- Records shown
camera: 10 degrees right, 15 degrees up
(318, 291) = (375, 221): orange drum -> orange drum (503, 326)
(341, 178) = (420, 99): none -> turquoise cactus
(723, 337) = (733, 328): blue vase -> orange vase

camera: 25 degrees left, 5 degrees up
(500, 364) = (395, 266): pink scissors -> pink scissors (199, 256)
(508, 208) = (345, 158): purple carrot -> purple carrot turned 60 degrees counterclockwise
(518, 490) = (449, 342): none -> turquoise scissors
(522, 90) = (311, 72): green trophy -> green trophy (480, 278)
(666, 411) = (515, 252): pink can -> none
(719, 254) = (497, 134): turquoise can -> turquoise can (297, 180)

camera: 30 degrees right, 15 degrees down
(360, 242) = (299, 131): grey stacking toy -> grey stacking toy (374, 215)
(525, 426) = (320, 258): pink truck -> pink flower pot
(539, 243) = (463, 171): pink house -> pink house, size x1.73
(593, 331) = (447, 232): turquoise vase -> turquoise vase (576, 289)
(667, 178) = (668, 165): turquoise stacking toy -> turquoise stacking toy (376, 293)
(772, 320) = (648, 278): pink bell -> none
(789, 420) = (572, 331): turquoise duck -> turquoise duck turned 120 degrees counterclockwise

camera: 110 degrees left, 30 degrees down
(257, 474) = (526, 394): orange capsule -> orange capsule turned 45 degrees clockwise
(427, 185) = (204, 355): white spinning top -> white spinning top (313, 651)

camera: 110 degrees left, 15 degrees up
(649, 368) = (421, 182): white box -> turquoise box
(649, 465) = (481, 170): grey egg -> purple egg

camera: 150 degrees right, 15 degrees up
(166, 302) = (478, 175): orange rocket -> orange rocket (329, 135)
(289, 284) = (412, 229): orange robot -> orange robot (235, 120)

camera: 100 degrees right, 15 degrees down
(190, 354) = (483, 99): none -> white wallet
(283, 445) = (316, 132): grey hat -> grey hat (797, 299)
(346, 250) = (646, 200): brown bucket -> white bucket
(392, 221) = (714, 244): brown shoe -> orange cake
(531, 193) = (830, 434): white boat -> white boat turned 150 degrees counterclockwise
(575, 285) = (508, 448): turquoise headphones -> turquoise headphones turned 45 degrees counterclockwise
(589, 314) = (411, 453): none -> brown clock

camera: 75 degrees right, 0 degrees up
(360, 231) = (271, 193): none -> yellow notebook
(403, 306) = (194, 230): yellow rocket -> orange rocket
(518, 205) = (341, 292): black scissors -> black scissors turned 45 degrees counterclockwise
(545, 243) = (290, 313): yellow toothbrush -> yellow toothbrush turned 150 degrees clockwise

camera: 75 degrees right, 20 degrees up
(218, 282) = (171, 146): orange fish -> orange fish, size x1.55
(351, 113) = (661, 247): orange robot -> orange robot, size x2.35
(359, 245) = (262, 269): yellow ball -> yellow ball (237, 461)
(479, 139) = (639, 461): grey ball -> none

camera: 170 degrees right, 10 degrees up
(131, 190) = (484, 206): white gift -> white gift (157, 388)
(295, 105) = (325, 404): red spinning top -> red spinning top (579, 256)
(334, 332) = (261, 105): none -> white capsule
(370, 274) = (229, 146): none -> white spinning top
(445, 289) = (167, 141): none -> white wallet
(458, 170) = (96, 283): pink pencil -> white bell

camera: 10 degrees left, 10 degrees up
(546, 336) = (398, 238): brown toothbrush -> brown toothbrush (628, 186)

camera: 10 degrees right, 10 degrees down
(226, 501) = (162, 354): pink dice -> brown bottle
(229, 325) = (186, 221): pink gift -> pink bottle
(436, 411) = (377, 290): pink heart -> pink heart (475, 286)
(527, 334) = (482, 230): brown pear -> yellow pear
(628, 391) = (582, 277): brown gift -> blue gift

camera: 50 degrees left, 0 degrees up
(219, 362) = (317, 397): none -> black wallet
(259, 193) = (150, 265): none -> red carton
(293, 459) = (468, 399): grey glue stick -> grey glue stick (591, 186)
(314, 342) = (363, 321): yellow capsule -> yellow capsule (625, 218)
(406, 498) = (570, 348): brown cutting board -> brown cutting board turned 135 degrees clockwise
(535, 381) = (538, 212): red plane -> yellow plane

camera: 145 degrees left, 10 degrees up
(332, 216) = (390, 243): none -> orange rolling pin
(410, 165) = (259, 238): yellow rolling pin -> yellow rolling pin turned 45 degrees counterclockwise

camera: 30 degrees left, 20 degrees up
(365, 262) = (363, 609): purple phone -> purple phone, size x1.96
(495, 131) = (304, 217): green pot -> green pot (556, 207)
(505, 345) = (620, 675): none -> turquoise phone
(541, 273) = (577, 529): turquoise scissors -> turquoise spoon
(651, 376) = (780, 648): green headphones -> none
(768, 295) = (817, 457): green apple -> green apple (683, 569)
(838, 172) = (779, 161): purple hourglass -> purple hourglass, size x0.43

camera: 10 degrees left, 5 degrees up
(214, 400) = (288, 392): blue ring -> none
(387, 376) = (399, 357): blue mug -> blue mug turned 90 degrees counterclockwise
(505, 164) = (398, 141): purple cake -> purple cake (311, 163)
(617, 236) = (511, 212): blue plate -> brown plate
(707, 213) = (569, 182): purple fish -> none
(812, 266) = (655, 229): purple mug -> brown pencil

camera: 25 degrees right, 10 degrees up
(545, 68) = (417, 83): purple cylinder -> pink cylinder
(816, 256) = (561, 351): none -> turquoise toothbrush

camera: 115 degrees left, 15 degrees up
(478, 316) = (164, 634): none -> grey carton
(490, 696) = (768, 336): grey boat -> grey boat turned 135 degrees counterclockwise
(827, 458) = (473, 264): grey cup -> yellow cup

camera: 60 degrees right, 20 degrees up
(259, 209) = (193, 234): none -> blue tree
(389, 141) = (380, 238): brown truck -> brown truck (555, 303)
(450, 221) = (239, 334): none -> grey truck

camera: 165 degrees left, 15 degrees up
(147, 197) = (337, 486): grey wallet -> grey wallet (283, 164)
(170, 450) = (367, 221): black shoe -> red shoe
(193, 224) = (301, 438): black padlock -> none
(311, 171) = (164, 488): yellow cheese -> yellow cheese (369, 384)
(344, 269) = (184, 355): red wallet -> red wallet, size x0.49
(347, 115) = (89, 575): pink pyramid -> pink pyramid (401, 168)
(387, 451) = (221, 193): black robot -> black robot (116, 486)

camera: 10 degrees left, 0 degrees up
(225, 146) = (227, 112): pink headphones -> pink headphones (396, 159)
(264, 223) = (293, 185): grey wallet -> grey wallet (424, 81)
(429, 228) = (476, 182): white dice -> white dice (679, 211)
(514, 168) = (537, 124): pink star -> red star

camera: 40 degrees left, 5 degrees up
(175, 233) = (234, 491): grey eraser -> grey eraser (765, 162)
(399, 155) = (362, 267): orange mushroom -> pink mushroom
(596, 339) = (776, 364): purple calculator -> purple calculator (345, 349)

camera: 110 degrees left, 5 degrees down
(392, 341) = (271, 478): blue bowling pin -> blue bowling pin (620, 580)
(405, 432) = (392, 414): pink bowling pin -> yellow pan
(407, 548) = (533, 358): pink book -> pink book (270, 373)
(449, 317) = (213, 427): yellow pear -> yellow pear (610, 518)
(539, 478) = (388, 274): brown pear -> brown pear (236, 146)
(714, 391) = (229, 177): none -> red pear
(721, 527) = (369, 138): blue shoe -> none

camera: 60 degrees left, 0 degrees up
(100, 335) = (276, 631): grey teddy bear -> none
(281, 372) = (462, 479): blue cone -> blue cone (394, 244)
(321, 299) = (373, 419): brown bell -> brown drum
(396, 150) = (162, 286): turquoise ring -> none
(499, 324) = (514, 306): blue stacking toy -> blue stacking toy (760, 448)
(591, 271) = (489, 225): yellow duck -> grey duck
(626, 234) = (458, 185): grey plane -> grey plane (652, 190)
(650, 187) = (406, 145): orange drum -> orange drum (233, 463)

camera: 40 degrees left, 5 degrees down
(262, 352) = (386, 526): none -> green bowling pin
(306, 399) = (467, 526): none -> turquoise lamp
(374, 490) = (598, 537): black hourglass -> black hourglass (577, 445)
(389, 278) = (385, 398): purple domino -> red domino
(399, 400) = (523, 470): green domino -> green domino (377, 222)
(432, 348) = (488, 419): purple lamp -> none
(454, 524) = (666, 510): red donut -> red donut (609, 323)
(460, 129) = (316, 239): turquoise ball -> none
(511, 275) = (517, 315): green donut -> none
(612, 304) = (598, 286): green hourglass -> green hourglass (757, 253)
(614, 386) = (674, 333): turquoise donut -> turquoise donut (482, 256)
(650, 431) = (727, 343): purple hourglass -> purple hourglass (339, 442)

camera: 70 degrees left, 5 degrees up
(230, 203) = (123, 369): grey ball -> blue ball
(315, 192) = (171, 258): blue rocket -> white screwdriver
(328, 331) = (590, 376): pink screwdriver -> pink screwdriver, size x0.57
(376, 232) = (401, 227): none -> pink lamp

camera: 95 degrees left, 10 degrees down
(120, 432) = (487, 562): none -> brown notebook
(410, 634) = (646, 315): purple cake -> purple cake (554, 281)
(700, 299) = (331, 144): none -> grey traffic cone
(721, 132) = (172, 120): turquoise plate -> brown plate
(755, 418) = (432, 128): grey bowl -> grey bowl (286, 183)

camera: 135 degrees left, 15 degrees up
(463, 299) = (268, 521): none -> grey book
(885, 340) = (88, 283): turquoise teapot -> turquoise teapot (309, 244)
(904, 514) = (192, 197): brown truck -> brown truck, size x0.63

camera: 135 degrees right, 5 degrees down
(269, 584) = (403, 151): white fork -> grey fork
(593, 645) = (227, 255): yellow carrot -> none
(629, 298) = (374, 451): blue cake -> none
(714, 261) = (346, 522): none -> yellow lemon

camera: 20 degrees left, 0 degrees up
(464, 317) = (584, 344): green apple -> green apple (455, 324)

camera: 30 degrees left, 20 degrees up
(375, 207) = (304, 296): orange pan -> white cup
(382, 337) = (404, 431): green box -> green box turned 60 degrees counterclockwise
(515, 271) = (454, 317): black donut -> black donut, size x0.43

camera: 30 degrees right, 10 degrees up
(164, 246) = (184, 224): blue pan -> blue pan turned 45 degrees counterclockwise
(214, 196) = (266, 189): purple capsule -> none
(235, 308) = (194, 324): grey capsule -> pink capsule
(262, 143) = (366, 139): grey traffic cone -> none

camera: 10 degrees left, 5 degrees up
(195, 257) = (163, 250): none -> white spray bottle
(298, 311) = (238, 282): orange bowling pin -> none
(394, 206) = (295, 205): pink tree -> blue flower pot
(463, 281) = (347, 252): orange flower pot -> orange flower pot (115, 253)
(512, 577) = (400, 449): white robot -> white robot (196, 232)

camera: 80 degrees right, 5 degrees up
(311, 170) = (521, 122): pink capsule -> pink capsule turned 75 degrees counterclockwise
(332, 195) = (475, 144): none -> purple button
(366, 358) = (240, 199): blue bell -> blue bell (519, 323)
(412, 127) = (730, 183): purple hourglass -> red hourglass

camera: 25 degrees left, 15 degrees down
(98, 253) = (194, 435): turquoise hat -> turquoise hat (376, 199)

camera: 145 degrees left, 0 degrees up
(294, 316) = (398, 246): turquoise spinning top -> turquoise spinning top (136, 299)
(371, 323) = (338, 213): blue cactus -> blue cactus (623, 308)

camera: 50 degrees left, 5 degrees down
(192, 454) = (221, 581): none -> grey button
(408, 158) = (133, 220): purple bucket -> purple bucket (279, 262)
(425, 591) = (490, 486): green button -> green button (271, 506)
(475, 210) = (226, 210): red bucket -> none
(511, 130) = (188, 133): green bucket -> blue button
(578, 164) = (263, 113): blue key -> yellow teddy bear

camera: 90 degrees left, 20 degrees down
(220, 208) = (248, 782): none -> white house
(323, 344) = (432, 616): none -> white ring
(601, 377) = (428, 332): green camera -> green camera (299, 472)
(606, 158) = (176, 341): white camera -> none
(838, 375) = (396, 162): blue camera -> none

- What the exercise asks
Retype the entries above exactly, but only from the line containing "(394, 206) = (295, 205): pink" through the line containing "camera: 80 degrees right, 5 degrees up", both included.

- Solution
(394, 206) = (295, 205): pink tree -> blue flower pot
(463, 281) = (347, 252): orange flower pot -> orange flower pot (115, 253)
(512, 577) = (400, 449): white robot -> white robot (196, 232)

camera: 80 degrees right, 5 degrees up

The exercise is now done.